* [Requirement] Set out the records below again exactly; skip the images.
[Opening Exercise data section]
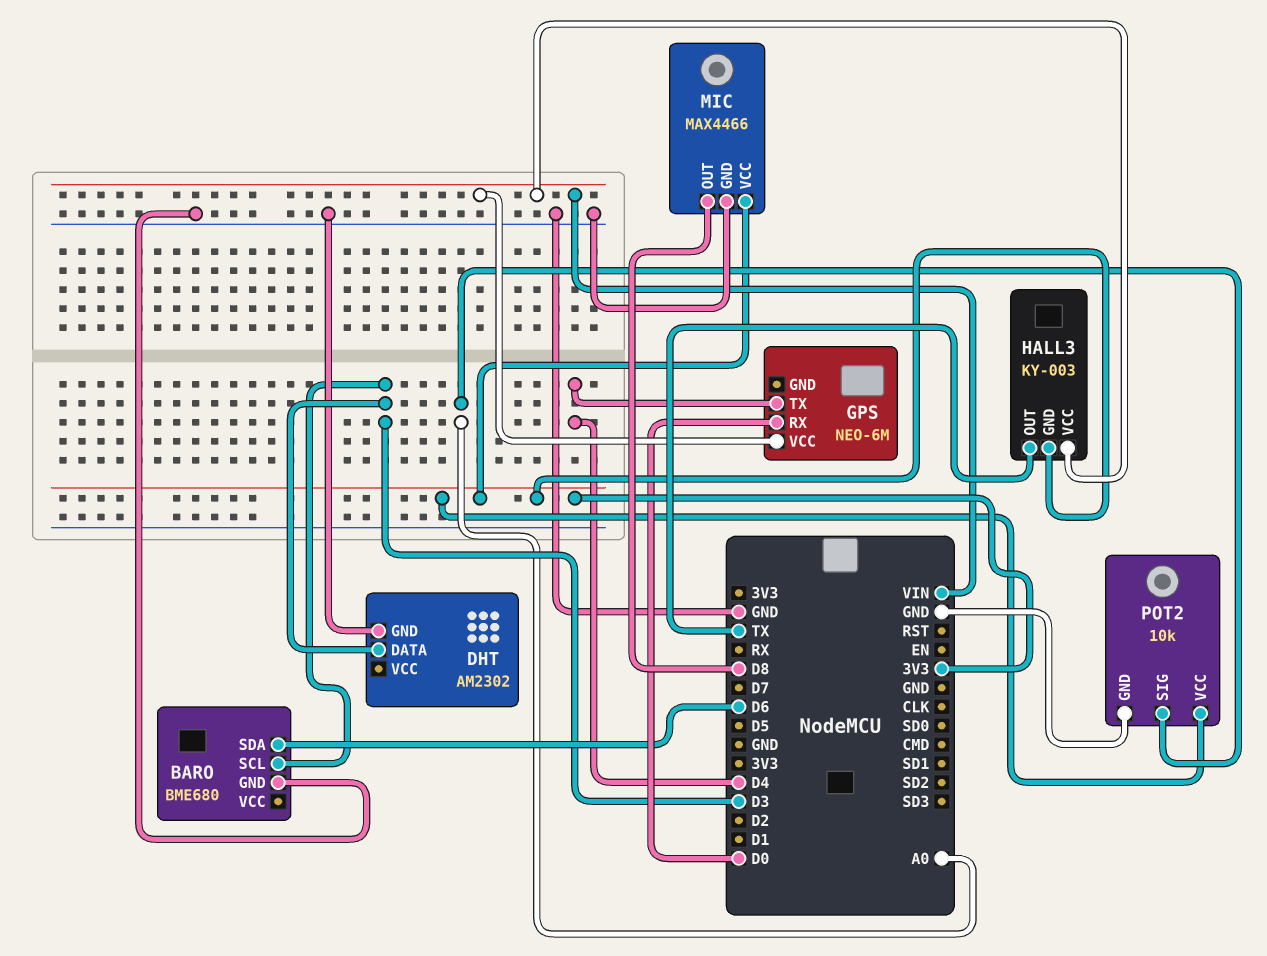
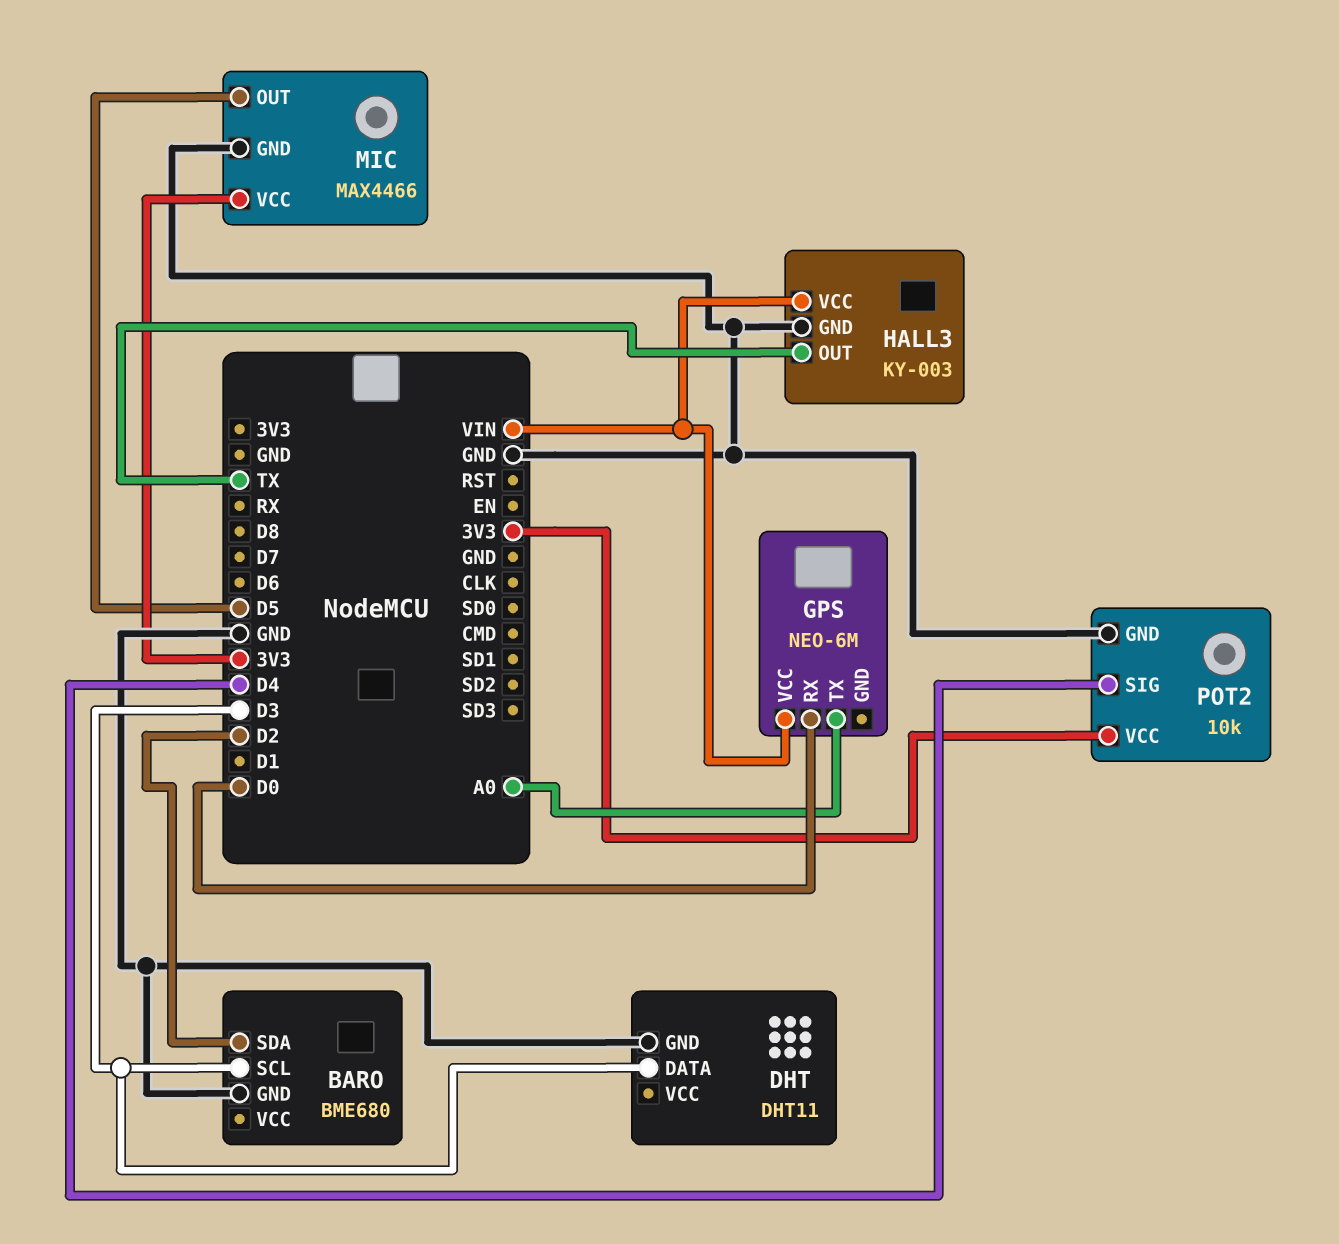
BARO pin SDA: D6 -> D2
DHT: AM2302 -> DHT11
GPS pin TX: D4 -> A0
HALL3 pin GND: 3V3 -> GND
MIC pin OUT: D8 -> D5
POT2 pin SIG: A0 -> D4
[Closing Exercise data section]
* [Answer to this problem]
BARO pin SDA: D6 -> D2
DHT: AM2302 -> DHT11
GPS pin TX: D4 -> A0
HALL3 pin GND: 3V3 -> GND
MIC pin OUT: D8 -> D5
POT2 pin SIG: A0 -> D4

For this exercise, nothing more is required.